▶ [WHAT IS REQUIRED]: Copy the listing verbatim, excluding any images found in it.

▶ [RECORDS]:
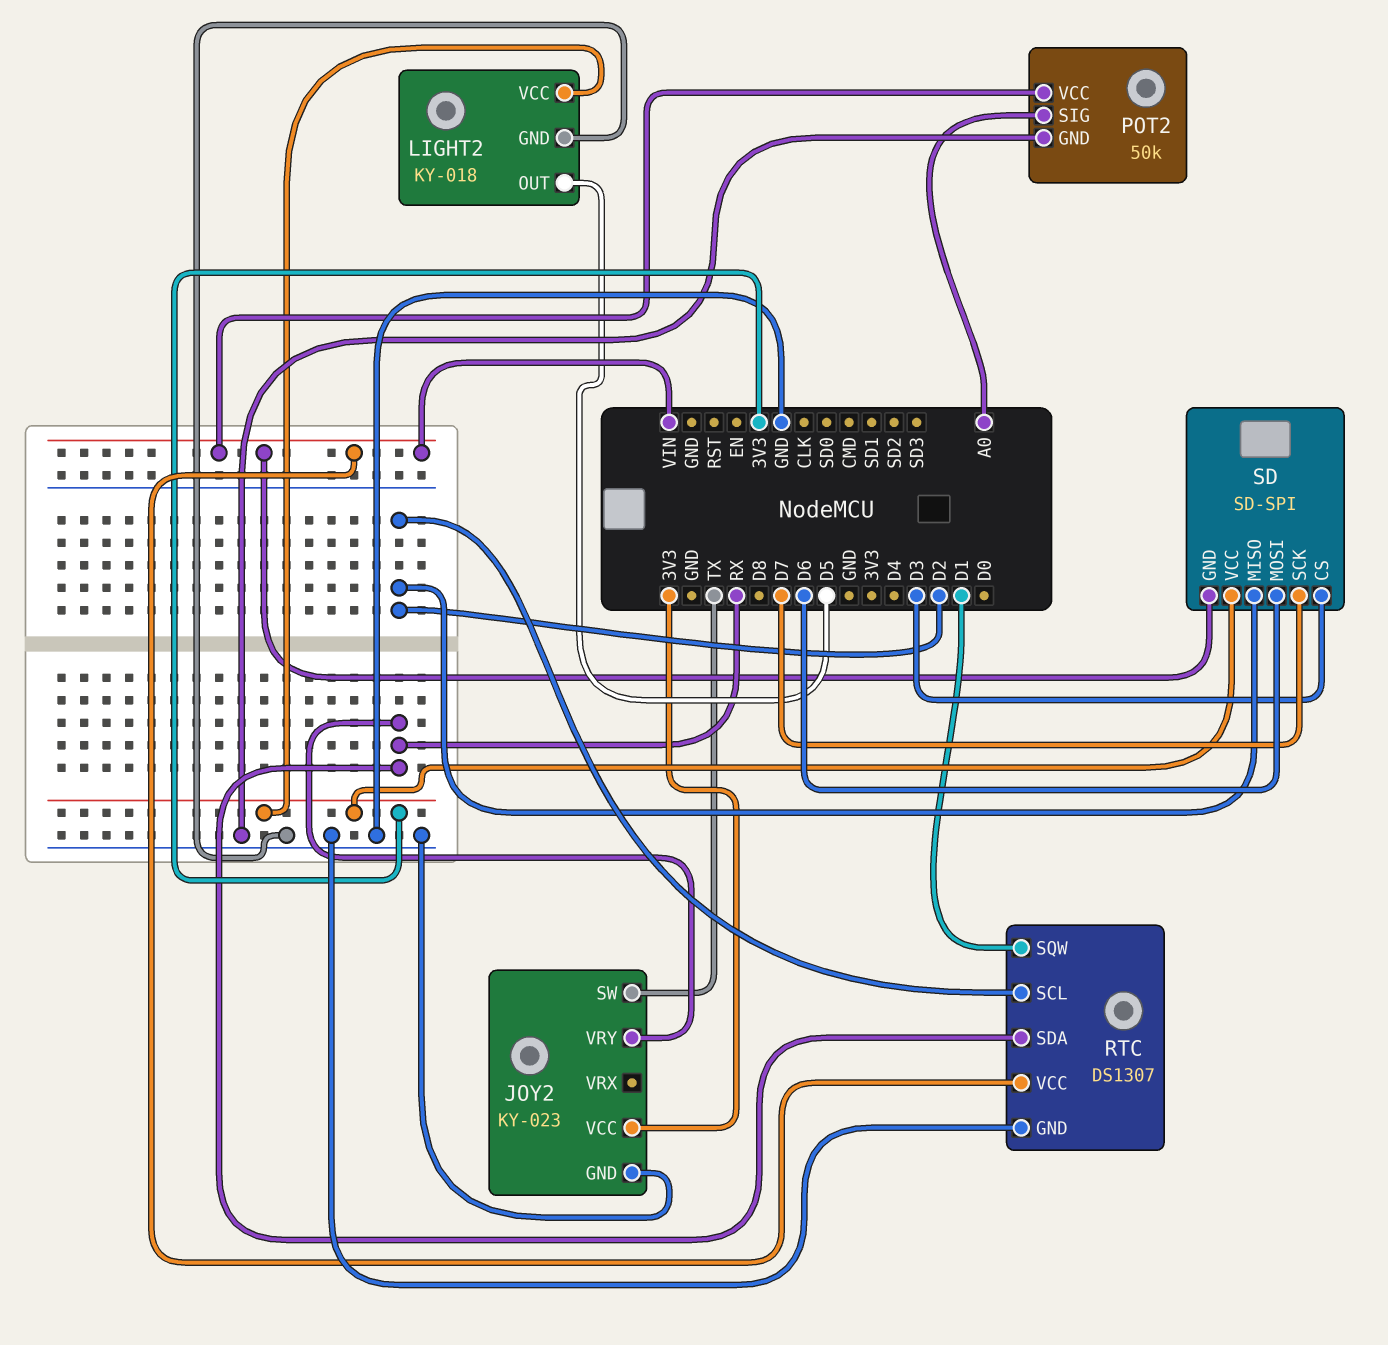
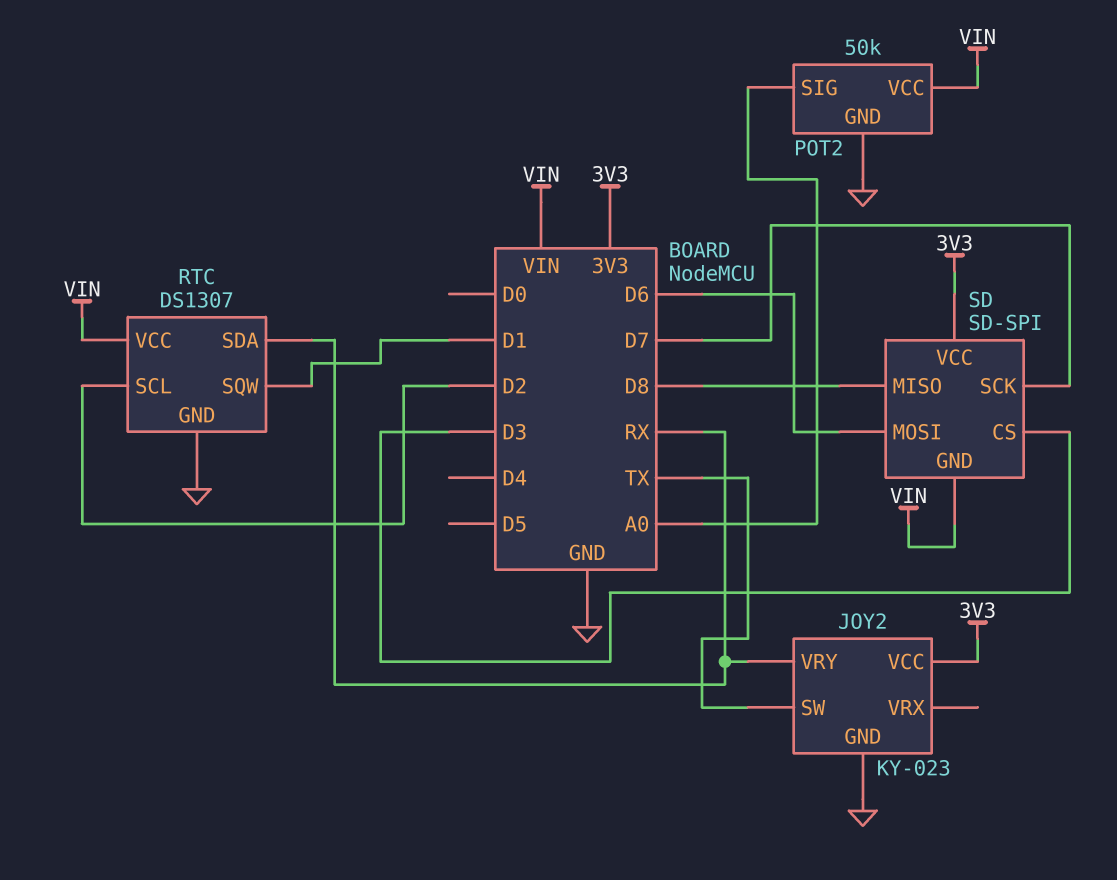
LIGHT2: KY-018 -> none
LIGHT2 pin GND: GND -> none
LIGHT2 pin OUT: D5 -> none
LIGHT2 pin VCC: 3V3 -> none
SD pin MISO: D2 -> D8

▶ [WRITTEN ANSWER]:
LIGHT2: KY-018 -> none
LIGHT2 pin GND: GND -> none
LIGHT2 pin OUT: D5 -> none
LIGHT2 pin VCC: 3V3 -> none
SD pin MISO: D2 -> D8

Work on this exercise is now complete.